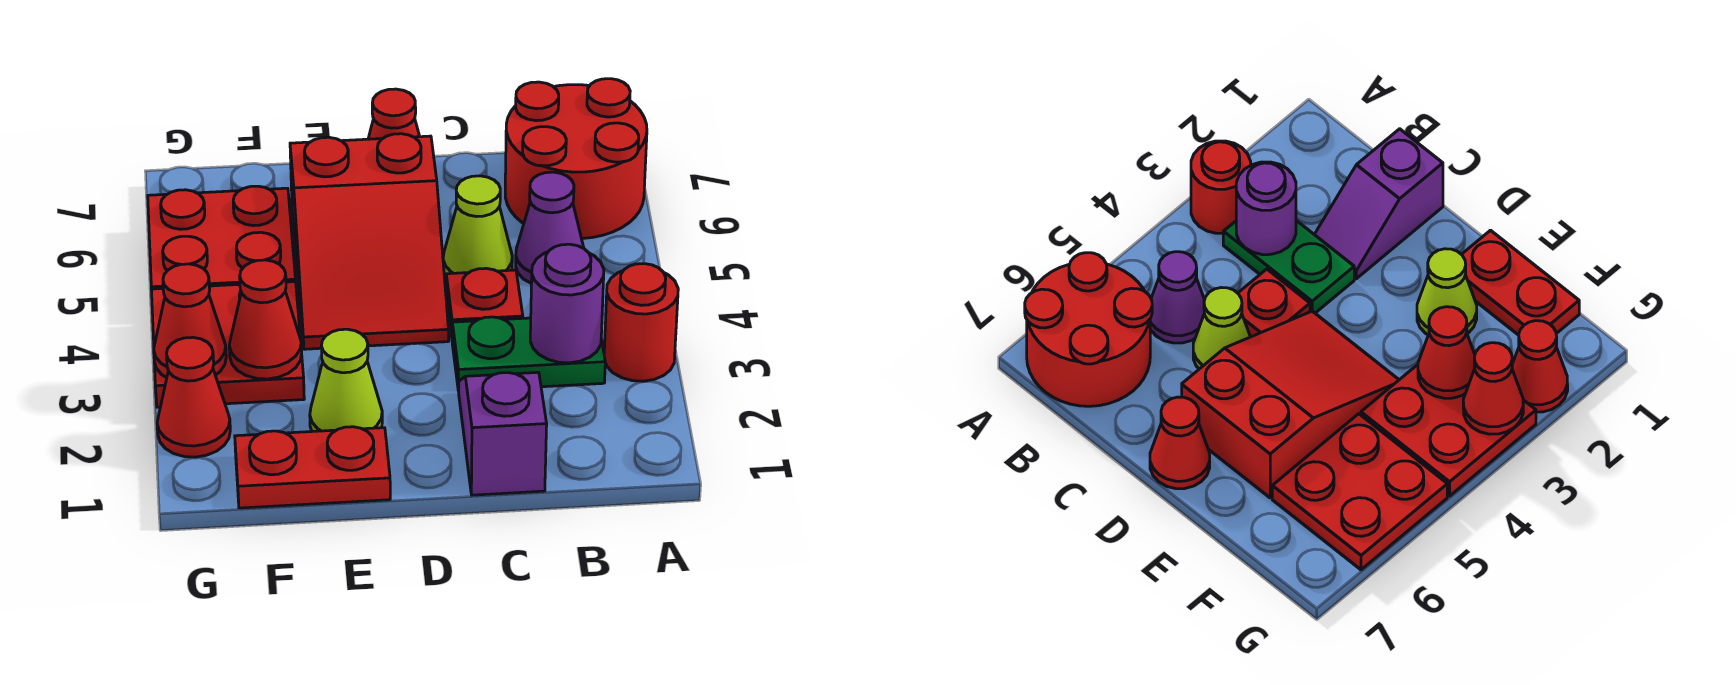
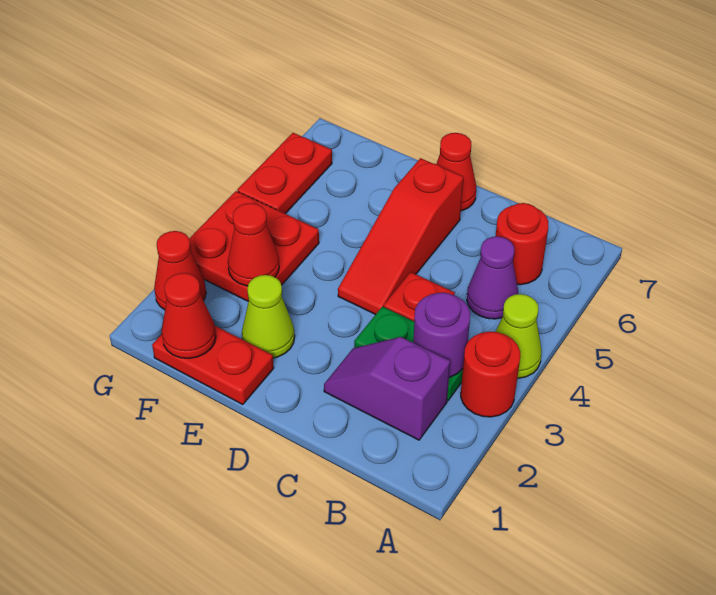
red round brick A6:B7 level 1 -> red round brick B6 level 1
purple slope C1:C2 level 1 top 1 -> purple slope B2:C2 level 1 top B
lime cone C5 level 1 -> lime cone A4 level 1
red slope D4:E6 level 1 top 6 -> red slope D4:D6 level 1 top 6
red plate F5:G6 level 1 -> red plate G5:G6 level 1
red cone G3 level 2 -> red cone F1 level 2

*About this task*.
All that the answer may hold is the lines from the one with "red slope D4:E6" through the end of the data, set down exactly as they appear.

*Answer below*.
red slope D4:E6 level 1 top 6 -> red slope D4:D6 level 1 top 6
red plate F5:G6 level 1 -> red plate G5:G6 level 1
red cone G3 level 2 -> red cone F1 level 2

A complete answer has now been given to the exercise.